EXERCISE DESCRIPTION: Here is the task for the records below: repeat exactly the lines from the one with "Features: [1239,512,1273,540] ->" to the one with "Red: [430,151,479,190] ->", both included, and nothing else.

──────────────────────────────

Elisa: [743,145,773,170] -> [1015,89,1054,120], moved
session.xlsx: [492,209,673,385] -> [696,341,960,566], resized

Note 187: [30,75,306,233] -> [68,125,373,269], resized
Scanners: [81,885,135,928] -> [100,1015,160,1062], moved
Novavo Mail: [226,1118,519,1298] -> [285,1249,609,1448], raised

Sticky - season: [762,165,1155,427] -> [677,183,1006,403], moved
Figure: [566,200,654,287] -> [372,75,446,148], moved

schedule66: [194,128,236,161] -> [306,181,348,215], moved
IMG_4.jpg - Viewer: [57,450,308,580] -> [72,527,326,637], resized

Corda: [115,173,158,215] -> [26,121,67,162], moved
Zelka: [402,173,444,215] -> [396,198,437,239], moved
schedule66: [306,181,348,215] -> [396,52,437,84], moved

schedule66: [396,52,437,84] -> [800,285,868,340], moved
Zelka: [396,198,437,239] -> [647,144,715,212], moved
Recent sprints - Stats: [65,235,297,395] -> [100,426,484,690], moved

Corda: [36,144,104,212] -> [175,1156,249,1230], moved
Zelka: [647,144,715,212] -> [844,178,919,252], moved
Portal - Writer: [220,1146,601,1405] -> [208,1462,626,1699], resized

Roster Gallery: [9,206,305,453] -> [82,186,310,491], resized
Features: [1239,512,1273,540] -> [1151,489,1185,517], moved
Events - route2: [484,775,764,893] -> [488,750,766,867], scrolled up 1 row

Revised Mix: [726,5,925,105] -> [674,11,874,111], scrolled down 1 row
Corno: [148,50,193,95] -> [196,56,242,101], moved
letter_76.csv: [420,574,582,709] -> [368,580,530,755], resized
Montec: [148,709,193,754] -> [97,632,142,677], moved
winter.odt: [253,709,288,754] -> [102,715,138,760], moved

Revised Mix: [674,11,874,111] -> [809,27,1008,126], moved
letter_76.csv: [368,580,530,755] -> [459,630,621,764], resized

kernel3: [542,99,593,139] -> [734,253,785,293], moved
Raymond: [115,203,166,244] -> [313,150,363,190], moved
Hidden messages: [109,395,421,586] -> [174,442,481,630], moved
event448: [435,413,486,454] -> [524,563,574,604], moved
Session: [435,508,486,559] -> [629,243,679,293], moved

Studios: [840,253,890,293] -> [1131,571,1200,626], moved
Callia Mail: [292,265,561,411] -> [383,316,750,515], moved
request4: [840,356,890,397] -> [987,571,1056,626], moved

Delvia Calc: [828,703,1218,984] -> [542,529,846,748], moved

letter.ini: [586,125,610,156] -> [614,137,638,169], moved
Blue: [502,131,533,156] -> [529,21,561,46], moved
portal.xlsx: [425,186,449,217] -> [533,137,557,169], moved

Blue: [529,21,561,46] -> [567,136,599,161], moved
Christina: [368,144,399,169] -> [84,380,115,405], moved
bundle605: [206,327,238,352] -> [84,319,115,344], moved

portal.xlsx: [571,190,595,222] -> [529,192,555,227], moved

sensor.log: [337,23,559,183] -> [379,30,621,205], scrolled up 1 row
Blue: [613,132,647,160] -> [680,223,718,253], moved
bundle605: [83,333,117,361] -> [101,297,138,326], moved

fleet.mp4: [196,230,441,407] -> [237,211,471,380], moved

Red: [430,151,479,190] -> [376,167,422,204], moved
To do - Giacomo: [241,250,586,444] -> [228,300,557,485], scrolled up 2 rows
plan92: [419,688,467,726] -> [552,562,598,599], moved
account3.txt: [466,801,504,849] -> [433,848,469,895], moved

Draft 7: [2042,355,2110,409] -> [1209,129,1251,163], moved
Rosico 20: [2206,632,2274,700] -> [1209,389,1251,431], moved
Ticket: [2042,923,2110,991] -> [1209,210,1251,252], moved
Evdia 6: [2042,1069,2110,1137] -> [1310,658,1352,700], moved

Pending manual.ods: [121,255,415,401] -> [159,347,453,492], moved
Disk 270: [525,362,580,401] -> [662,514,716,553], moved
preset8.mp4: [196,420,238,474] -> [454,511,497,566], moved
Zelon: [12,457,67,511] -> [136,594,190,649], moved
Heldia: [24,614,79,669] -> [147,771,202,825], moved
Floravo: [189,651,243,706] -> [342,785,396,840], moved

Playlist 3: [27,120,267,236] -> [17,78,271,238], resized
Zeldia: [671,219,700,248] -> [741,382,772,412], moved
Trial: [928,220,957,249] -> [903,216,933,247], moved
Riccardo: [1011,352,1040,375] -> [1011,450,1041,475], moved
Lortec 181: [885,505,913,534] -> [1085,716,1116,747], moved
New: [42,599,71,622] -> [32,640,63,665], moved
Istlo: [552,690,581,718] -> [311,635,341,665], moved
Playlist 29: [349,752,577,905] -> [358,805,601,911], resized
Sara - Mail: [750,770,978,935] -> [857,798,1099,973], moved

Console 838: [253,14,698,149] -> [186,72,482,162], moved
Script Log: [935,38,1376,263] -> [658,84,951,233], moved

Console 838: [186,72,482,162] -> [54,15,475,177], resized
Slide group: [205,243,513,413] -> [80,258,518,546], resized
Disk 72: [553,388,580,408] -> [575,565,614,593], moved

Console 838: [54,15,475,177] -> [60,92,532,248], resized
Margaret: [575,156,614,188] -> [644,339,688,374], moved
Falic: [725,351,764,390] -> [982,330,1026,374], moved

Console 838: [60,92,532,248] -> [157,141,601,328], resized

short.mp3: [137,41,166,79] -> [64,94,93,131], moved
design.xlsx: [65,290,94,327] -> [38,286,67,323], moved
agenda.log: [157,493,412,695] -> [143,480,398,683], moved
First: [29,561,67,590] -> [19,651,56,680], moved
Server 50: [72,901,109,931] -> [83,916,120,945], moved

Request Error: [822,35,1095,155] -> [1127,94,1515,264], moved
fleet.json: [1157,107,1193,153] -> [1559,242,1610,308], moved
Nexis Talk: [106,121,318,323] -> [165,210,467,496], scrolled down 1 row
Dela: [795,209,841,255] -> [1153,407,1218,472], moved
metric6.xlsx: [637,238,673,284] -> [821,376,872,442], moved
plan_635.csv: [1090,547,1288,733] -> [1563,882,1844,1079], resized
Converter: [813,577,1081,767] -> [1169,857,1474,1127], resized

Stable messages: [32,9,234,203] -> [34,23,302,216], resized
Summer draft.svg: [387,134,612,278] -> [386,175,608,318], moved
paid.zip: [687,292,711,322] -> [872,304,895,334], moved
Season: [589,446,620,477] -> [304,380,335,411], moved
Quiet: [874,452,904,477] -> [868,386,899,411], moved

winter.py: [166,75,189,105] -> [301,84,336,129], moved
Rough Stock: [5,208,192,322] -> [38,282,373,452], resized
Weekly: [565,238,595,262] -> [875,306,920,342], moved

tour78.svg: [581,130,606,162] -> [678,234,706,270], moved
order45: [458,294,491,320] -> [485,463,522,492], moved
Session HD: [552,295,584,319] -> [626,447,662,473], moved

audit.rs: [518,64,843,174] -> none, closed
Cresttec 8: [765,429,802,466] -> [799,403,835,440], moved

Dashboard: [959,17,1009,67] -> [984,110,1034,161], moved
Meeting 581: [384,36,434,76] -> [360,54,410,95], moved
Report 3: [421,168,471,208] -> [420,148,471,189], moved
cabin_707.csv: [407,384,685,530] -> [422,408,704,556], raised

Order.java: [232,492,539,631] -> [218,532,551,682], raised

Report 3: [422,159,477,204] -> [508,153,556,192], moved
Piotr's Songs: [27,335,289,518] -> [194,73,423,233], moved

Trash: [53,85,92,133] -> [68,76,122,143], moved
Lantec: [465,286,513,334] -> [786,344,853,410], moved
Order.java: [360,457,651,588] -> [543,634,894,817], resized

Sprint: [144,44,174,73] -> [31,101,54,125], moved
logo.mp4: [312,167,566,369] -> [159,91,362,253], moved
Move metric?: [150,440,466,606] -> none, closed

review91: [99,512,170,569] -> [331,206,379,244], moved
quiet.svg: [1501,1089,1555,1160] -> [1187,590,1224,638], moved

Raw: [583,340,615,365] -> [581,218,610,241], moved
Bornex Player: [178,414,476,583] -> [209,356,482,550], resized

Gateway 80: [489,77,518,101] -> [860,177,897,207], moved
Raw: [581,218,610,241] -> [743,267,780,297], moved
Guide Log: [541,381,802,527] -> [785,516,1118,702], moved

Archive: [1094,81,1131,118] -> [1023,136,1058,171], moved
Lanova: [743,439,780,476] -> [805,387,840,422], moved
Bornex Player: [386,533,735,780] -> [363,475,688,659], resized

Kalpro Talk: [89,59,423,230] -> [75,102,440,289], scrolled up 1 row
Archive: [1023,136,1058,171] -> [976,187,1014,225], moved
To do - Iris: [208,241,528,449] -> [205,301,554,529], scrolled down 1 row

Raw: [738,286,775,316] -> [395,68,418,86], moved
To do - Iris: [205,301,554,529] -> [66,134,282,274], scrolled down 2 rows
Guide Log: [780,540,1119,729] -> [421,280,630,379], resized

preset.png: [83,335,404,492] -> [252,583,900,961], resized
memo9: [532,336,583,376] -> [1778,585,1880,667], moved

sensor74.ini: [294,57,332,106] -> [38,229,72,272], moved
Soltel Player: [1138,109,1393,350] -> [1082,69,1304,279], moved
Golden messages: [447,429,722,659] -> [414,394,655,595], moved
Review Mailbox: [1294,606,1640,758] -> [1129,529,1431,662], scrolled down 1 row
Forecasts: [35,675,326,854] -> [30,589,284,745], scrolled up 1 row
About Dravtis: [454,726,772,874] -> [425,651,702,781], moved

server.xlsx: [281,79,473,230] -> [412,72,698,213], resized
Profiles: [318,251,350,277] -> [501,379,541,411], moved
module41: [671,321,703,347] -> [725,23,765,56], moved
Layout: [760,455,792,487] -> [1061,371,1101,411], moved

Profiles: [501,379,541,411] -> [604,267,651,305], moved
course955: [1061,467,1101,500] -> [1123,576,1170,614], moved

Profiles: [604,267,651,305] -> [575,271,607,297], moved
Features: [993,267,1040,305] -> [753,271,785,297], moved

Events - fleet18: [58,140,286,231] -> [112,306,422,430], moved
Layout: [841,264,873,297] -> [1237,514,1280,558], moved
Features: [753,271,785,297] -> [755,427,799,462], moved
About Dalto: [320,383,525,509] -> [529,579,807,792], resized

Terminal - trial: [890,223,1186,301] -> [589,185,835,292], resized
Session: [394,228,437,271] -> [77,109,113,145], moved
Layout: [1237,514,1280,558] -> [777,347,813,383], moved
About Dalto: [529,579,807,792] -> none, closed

──────────────────────────────

ANSWER FOR THE TASK:
Features: [1239,512,1273,540] -> [1151,489,1185,517], moved
Events - route2: [484,775,764,893] -> [488,750,766,867], scrolled up 1 row

Revised Mix: [726,5,925,105] -> [674,11,874,111], scrolled down 1 row
Corno: [148,50,193,95] -> [196,56,242,101], moved
letter_76.csv: [420,574,582,709] -> [368,580,530,755], resized
Montec: [148,709,193,754] -> [97,632,142,677], moved
winter.odt: [253,709,288,754] -> [102,715,138,760], moved

Revised Mix: [674,11,874,111] -> [809,27,1008,126], moved
letter_76.csv: [368,580,530,755] -> [459,630,621,764], resized

kernel3: [542,99,593,139] -> [734,253,785,293], moved
Raymond: [115,203,166,244] -> [313,150,363,190], moved
Hidden messages: [109,395,421,586] -> [174,442,481,630], moved
event448: [435,413,486,454] -> [524,563,574,604], moved
Session: [435,508,486,559] -> [629,243,679,293], moved

Studios: [840,253,890,293] -> [1131,571,1200,626], moved
Callia Mail: [292,265,561,411] -> [383,316,750,515], moved
request4: [840,356,890,397] -> [987,571,1056,626], moved

Delvia Calc: [828,703,1218,984] -> [542,529,846,748], moved

letter.ini: [586,125,610,156] -> [614,137,638,169], moved
Blue: [502,131,533,156] -> [529,21,561,46], moved
portal.xlsx: [425,186,449,217] -> [533,137,557,169], moved

Blue: [529,21,561,46] -> [567,136,599,161], moved
Christina: [368,144,399,169] -> [84,380,115,405], moved
bundle605: [206,327,238,352] -> [84,319,115,344], moved

portal.xlsx: [571,190,595,222] -> [529,192,555,227], moved

sensor.log: [337,23,559,183] -> [379,30,621,205], scrolled up 1 row
Blue: [613,132,647,160] -> [680,223,718,253], moved
bundle605: [83,333,117,361] -> [101,297,138,326], moved

fleet.mp4: [196,230,441,407] -> [237,211,471,380], moved

Red: [430,151,479,190] -> [376,167,422,204], moved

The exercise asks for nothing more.